▶ Items from a dataset
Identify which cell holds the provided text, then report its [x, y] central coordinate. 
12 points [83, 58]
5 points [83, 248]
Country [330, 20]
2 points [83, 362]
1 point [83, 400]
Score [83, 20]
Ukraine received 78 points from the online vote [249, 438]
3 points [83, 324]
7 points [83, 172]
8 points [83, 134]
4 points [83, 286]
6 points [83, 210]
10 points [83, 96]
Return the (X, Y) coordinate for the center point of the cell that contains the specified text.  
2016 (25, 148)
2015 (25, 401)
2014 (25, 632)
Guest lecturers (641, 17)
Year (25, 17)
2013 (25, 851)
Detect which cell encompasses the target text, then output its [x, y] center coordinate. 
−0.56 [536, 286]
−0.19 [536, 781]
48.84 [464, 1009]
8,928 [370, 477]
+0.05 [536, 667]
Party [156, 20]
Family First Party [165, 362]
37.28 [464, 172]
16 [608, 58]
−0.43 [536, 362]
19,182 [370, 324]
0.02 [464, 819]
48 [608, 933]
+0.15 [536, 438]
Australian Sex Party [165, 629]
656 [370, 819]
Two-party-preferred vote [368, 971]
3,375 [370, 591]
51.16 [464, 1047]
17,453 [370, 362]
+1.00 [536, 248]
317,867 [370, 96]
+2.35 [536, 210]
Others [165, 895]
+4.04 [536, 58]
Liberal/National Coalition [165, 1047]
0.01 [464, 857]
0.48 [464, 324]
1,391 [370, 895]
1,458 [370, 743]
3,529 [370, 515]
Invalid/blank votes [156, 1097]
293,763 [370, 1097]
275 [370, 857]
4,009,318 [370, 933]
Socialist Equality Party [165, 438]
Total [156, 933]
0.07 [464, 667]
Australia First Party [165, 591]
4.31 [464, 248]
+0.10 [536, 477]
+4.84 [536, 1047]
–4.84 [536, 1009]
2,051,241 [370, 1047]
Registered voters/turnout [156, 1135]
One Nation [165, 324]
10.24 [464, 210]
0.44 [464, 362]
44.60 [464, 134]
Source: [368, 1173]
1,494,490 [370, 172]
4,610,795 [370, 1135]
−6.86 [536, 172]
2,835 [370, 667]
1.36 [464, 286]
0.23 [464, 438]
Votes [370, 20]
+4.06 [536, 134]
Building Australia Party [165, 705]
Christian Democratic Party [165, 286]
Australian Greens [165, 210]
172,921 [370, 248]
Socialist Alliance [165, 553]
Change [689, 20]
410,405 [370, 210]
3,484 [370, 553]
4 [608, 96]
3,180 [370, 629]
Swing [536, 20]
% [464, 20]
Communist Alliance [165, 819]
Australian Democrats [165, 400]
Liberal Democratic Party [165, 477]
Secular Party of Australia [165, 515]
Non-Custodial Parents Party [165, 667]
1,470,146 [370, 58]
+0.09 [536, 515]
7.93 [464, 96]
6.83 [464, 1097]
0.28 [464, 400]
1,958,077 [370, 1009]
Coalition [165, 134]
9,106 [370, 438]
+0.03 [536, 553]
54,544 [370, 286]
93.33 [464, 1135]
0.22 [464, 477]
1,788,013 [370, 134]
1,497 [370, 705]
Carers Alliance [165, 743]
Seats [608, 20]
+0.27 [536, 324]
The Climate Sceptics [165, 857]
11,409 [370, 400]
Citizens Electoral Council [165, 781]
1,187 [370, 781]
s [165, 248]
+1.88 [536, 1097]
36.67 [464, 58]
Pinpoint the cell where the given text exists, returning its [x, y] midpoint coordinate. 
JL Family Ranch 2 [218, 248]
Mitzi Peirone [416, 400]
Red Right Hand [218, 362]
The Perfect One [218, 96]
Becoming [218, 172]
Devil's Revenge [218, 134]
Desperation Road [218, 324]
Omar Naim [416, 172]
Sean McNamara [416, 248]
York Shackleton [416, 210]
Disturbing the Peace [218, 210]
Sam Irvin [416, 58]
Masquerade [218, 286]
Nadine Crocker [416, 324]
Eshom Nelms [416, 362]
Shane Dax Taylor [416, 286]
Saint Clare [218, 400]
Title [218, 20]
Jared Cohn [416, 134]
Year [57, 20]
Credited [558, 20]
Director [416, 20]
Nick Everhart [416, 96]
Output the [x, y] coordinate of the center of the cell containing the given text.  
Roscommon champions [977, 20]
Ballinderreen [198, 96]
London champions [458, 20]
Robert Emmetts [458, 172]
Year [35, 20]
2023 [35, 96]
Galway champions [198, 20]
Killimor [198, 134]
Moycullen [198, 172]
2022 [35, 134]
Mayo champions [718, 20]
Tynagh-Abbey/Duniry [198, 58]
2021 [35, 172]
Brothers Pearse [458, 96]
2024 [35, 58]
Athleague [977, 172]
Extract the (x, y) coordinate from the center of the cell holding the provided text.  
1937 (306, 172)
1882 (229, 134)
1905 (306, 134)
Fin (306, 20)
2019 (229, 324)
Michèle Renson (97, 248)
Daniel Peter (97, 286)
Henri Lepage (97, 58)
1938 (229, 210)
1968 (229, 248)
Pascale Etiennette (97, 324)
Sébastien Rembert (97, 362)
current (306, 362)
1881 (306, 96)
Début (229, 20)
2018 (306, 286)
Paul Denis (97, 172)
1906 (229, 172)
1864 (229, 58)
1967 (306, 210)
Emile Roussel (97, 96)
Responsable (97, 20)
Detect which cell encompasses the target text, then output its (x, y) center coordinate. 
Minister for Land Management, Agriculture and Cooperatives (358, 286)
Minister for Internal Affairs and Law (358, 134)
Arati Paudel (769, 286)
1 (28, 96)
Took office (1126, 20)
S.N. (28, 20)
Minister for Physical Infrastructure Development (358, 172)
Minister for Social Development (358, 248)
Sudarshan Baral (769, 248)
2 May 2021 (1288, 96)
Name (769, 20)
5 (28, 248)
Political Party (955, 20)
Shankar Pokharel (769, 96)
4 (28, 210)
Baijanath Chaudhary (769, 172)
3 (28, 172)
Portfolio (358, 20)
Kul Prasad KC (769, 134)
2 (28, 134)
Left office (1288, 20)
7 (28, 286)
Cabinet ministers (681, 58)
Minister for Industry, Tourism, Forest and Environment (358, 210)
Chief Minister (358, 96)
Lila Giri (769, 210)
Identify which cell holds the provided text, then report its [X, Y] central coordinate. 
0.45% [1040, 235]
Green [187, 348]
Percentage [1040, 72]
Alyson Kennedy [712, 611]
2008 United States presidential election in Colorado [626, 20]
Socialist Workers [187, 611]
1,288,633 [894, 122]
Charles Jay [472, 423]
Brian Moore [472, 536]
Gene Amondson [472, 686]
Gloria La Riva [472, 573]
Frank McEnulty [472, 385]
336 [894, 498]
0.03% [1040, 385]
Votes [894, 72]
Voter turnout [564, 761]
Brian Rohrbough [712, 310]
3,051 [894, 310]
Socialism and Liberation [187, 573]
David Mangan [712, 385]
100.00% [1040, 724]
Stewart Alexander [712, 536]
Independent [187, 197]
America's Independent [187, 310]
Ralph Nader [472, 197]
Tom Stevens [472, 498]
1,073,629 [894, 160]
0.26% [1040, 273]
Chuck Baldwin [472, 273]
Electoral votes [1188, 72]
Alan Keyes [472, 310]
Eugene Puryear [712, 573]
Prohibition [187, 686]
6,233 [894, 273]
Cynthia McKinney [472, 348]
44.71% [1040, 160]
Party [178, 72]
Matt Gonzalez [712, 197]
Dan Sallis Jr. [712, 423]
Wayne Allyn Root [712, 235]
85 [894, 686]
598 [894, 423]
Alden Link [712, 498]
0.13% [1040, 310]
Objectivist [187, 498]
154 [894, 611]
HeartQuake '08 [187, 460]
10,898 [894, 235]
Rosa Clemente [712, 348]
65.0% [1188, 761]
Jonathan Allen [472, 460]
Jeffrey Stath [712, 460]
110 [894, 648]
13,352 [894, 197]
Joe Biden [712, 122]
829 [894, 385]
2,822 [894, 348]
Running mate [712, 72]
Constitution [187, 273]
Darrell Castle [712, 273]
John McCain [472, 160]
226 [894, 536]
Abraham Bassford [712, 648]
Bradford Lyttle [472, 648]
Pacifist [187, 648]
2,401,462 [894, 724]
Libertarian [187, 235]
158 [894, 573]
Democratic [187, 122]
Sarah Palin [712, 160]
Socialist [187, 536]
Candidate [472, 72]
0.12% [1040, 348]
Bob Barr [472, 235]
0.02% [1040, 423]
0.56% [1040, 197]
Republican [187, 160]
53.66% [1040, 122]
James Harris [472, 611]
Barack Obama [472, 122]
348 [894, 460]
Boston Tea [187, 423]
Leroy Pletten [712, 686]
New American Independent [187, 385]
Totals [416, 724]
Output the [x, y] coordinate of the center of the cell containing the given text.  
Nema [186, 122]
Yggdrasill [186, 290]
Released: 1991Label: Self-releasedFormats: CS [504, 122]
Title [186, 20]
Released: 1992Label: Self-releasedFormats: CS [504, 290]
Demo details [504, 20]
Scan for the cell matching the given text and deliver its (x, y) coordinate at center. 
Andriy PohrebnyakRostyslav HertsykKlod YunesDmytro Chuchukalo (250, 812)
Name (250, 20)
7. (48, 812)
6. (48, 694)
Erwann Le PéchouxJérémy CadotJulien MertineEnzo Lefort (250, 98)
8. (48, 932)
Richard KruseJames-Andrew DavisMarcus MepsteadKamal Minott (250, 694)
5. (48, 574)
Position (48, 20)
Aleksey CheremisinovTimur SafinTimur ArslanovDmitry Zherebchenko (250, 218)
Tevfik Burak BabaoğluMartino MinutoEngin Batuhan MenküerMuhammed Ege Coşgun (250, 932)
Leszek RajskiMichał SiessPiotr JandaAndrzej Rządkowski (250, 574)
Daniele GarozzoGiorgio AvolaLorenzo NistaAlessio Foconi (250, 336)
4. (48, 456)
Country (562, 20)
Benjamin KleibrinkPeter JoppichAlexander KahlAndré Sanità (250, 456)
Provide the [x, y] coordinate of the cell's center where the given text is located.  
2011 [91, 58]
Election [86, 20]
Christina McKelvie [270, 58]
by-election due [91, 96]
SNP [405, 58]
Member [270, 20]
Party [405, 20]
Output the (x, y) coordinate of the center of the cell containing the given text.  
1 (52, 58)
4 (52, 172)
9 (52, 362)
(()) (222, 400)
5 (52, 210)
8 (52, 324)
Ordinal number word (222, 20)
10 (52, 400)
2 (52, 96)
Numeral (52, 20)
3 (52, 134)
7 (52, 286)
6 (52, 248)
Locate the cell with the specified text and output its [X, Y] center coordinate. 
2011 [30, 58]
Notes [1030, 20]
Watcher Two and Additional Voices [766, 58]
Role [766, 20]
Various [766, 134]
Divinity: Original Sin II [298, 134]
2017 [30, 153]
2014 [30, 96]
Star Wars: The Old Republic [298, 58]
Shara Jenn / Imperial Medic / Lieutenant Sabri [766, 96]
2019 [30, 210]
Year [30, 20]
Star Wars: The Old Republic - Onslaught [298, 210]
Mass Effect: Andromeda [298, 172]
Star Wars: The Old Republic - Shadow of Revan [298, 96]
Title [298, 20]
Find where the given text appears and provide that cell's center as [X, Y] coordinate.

▶ Task prompt
Reproduce, unchanged, the lines from the start of the items up to and including the line with "10 points [83, 96]".

▶ Answer
Identify which cell holds the provided text, then report its [x, y] central coordinate. 
12 points [83, 58]
5 points [83, 248]
Country [330, 20]
2 points [83, 362]
1 point [83, 400]
Score [83, 20]
Ukraine received 78 points from the online vote [249, 438]
3 points [83, 324]
7 points [83, 172]
8 points [83, 134]
4 points [83, 286]
6 points [83, 210]
10 points [83, 96]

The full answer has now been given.